◆ WORK ITEM ◆
The entries below contain a line with "BAT2: 3.7V (plus" and a line with "R7: none -> 51k (0V, IC2/IO0)". Quote exactly those two lines and all lines between them.

◆ MATERIAL FOR THIS TASK ◆
********

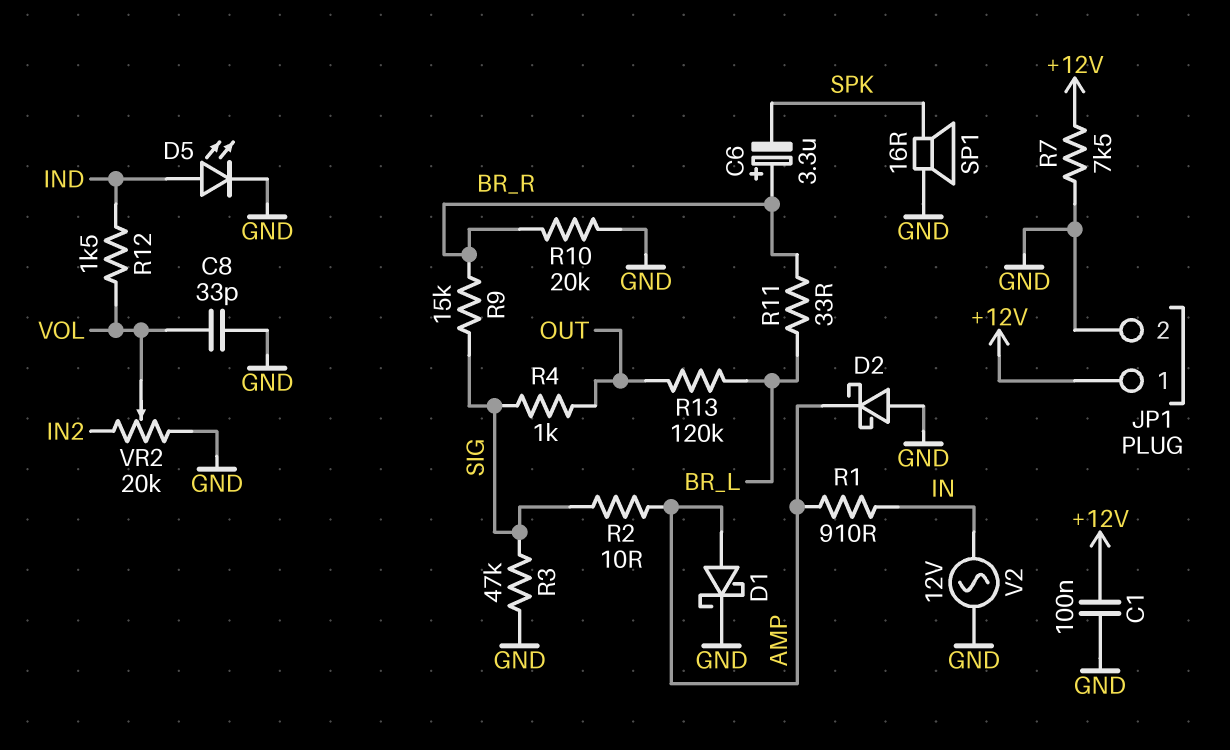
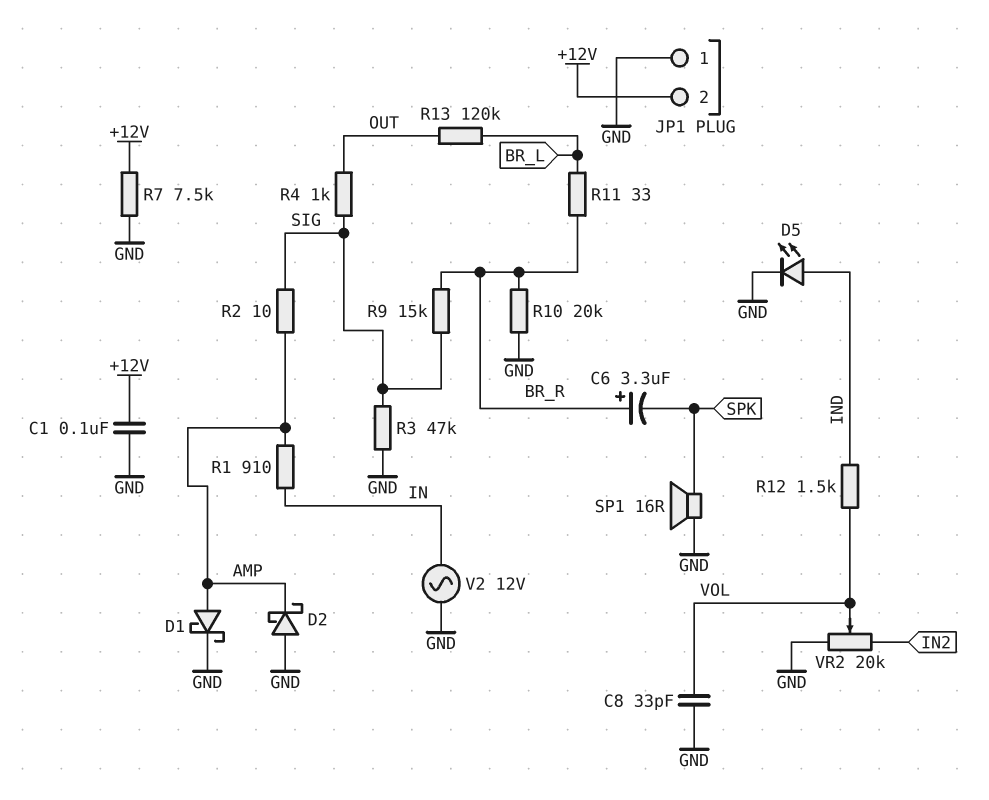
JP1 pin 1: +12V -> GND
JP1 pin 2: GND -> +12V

********

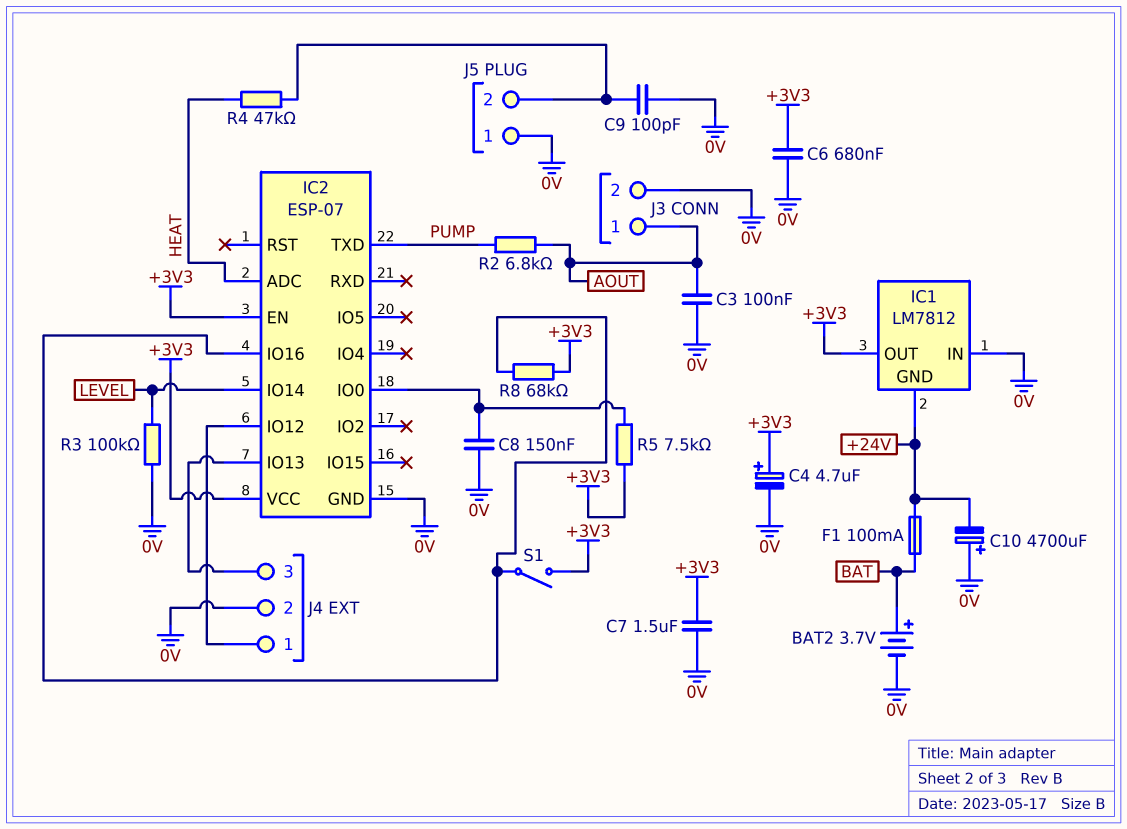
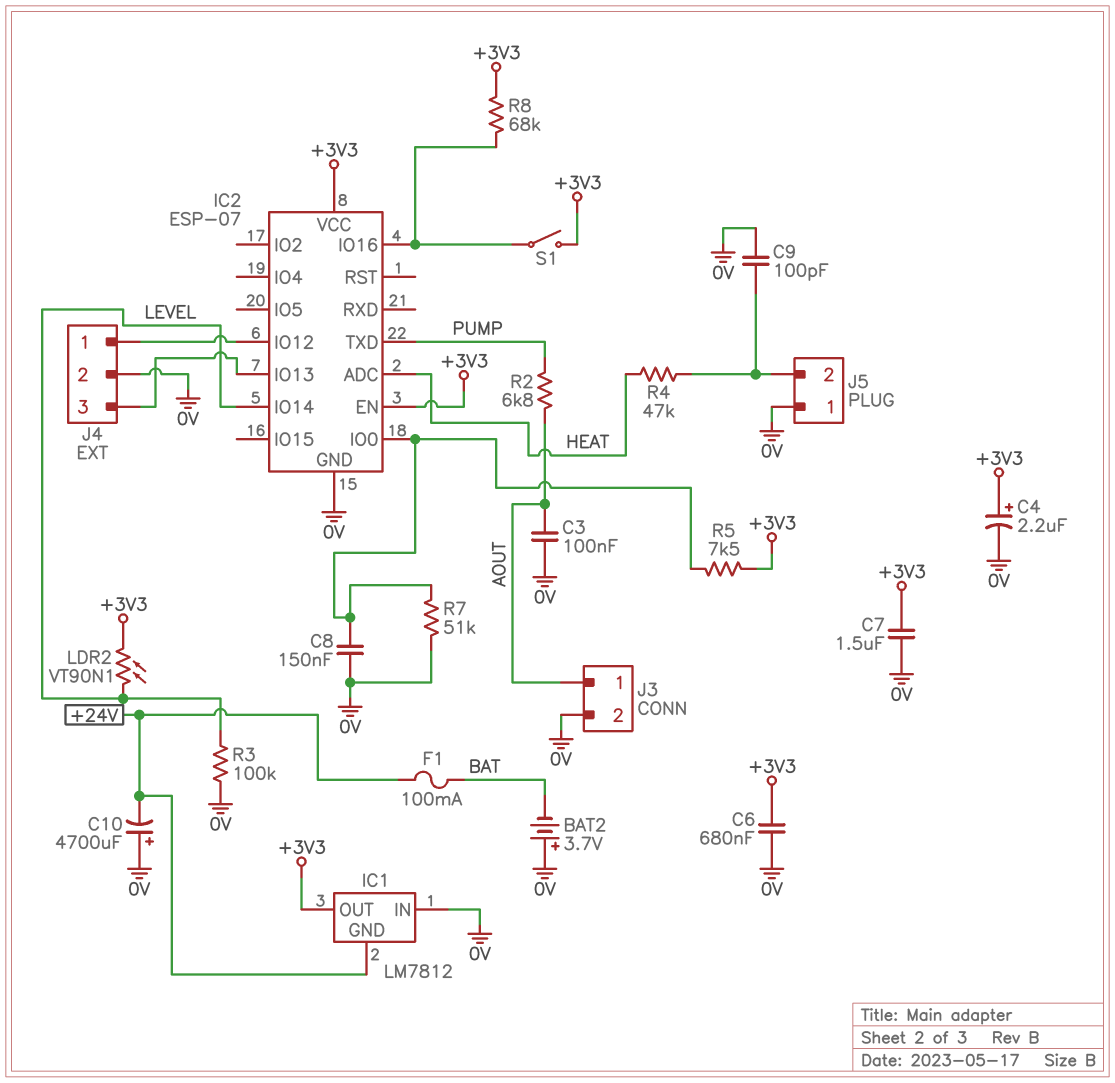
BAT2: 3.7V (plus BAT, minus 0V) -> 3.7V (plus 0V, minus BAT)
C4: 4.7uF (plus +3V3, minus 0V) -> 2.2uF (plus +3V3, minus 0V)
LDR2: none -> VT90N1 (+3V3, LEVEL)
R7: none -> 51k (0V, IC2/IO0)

********

◆ REPLY TO THE EXERCISE ◆
BAT2: 3.7V (plus BAT, minus 0V) -> 3.7V (plus 0V, minus BAT)
C4: 4.7uF (plus +3V3, minus 0V) -> 2.2uF (plus +3V3, minus 0V)
LDR2: none -> VT90N1 (+3V3, LEVEL)
R7: none -> 51k (0V, IC2/IO0)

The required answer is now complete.